-- Records for this task follows --

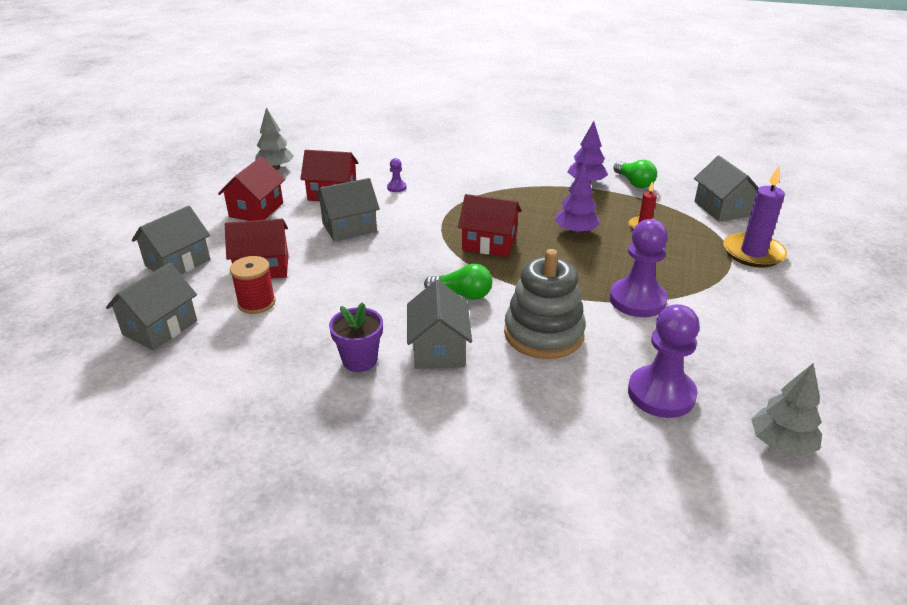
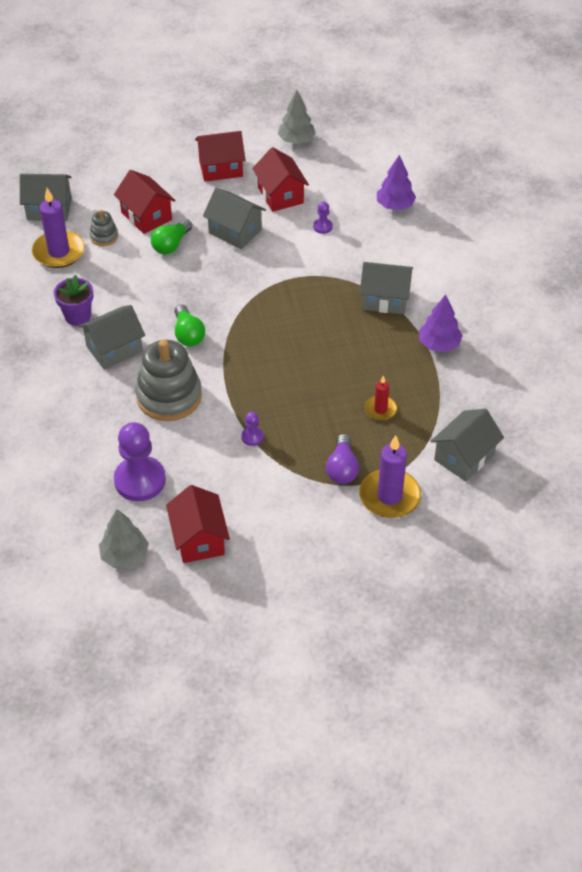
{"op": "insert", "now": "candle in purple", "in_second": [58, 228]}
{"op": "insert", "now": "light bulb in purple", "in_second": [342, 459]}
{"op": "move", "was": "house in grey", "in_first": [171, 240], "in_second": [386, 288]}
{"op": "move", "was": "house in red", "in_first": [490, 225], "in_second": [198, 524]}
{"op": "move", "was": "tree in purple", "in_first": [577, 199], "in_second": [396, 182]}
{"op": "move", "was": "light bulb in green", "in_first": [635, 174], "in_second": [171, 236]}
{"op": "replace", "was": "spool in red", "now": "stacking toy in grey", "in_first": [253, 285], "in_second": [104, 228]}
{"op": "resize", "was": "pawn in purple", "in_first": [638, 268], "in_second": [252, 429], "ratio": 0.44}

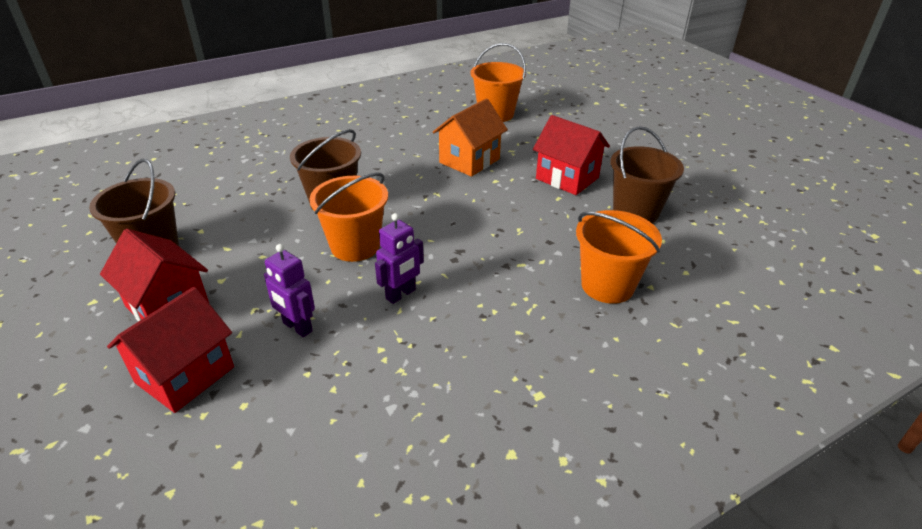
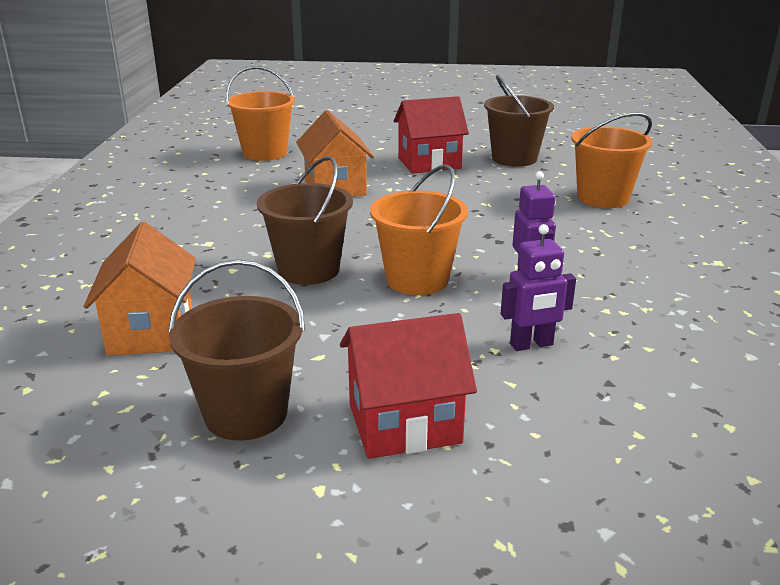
{"op": "delete", "was": "house in red", "in_first": [170, 350]}
{"op": "insert", "now": "house in orange", "in_second": [140, 289]}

-- Records for this task concluded --

• The problem
Using the records above, report each line that contains the word "light" by copying it.

• Answer space
{"op": "insert", "now": "light bulb in purple", "in_second": [342, 459]}
{"op": "move", "was": "light bulb in green", "in_first": [635, 174], "in_second": [171, 236]}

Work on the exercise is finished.